Problem to solve — Beginning at the line that holds "D202: schottky SS14", restate each line exactly through the final line of the records. Include both of those lines.

Extracted material —
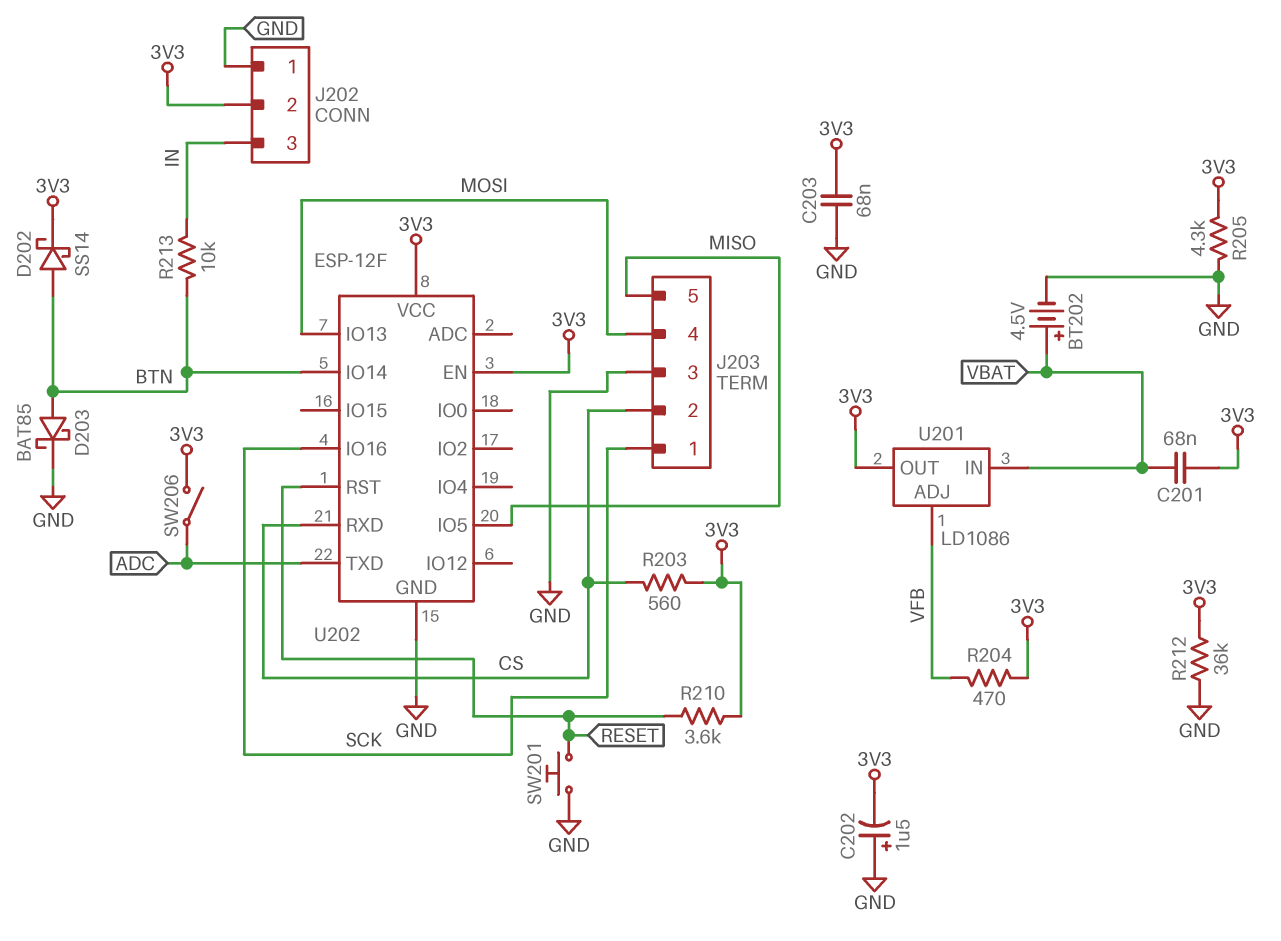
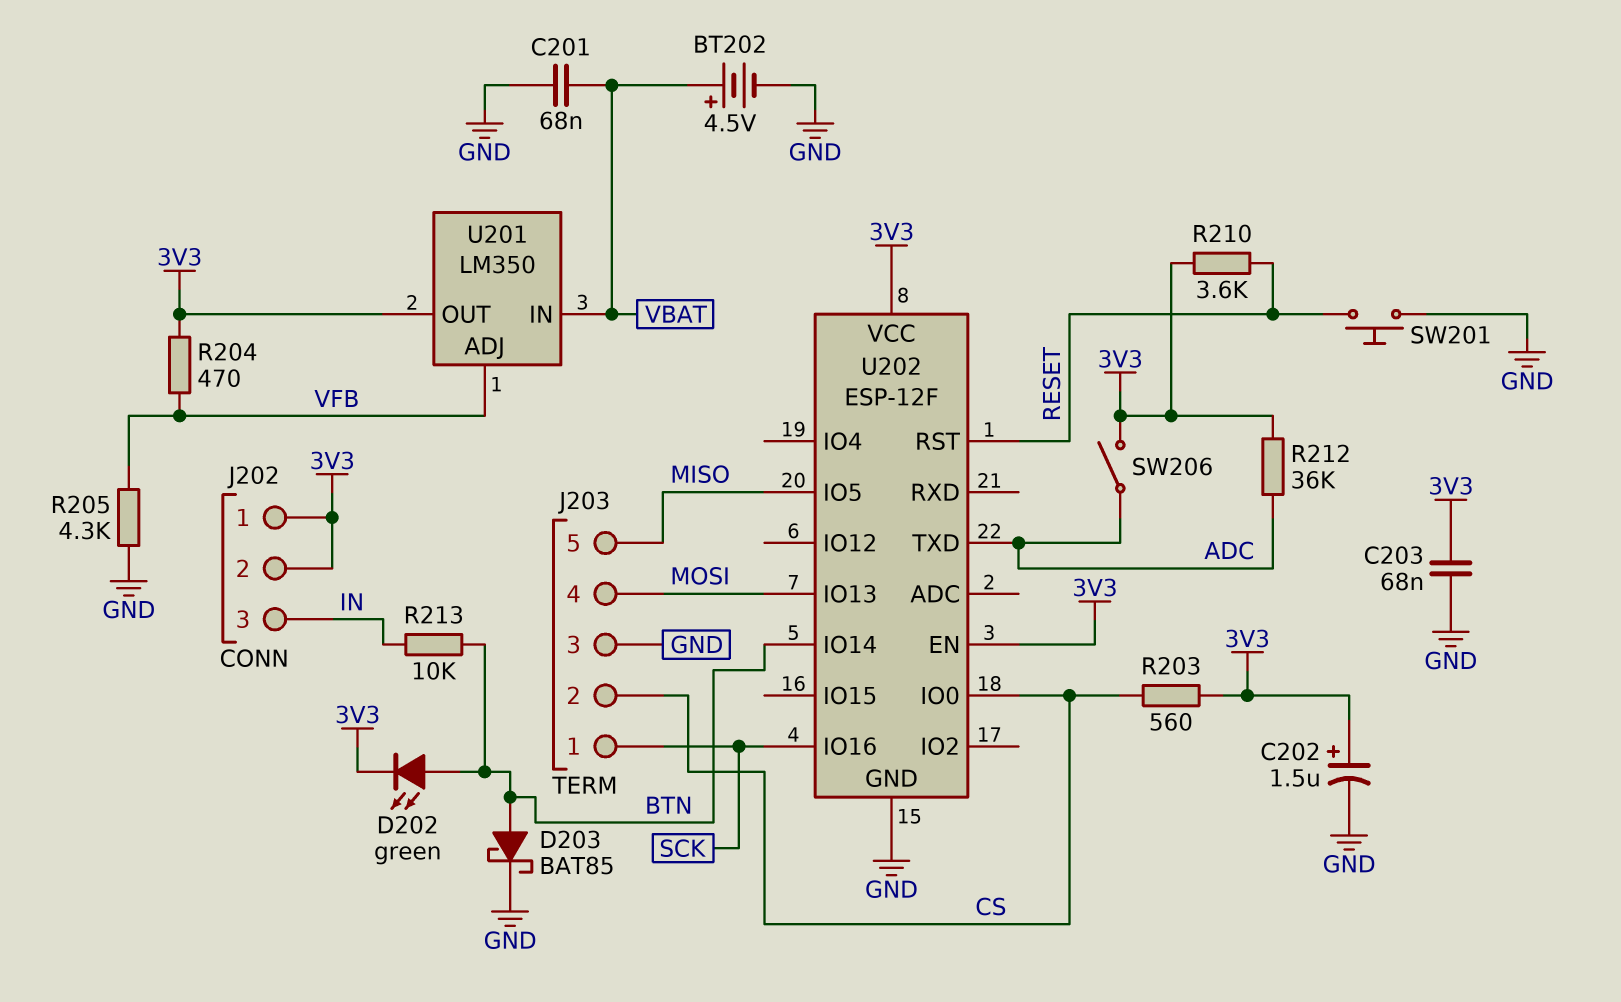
C201: 68nF (3V3, VBAT) -> 68nF (GND, VBAT)
C202: 1.5uF (plus GND, minus 3V3) -> 1.5uF (plus 3V3, minus GND)
D202: schottky SS14 (A BTN, K 3V3) -> LED green (A BTN, K 3V3)
J202 pin 1: GND -> 3V3
R205: 4.3k (3V3, GND) -> 4.3k (GND, VFB)
R212: 36k (3V3, GND) -> 36k (3V3, ADC)
U201: LD1086 -> LM350
U202 pin IO0: none -> CS
U202 pin RXD: CS -> none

Output of the task —
D202: schottky SS14 (A BTN, K 3V3) -> LED green (A BTN, K 3V3)
J202 pin 1: GND -> 3V3
R205: 4.3k (3V3, GND) -> 4.3k (GND, VFB)
R212: 36k (3V3, GND) -> 36k (3V3, ADC)
U201: LD1086 -> LM350
U202 pin IO0: none -> CS
U202 pin RXD: CS -> none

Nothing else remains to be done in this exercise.